§ Records for this exercise:
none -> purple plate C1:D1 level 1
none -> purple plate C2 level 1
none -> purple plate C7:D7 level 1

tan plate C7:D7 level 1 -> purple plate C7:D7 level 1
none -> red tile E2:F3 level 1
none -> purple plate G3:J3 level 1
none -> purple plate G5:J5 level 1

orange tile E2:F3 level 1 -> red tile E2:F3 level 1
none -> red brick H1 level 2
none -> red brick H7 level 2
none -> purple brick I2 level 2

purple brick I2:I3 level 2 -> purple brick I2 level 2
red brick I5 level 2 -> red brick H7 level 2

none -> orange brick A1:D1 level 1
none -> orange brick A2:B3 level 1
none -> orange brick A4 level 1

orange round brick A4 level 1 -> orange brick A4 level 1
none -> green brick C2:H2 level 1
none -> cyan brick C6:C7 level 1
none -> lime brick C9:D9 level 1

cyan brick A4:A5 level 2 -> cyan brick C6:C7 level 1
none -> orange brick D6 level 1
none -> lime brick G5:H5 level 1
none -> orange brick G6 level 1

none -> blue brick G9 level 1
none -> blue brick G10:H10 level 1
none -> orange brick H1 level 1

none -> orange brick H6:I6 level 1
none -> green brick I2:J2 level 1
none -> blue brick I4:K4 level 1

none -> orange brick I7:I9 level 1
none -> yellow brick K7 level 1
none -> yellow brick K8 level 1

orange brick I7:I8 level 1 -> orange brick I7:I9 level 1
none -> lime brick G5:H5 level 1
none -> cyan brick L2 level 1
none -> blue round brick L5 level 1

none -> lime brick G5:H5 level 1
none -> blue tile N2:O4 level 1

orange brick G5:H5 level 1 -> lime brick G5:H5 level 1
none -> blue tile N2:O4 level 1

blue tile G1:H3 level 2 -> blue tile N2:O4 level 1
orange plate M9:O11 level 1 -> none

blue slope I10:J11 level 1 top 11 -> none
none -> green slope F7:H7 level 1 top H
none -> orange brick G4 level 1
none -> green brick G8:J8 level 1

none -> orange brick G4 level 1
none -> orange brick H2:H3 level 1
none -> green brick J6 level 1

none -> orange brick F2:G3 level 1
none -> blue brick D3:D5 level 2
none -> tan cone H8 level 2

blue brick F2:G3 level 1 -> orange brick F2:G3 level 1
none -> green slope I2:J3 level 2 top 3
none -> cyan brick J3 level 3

§ What is being asked: Out of the preceding entries, pull each line that contains the word "plate".

§ Expected output:
none -> purple plate C1:D1 level 1
none -> purple plate C2 level 1
none -> purple plate C7:D7 level 1
tan plate C7:D7 level 1 -> purple plate C7:D7 level 1
none -> purple plate G3:J3 level 1
none -> purple plate G5:J5 level 1
orange plate M9:O11 level 1 -> none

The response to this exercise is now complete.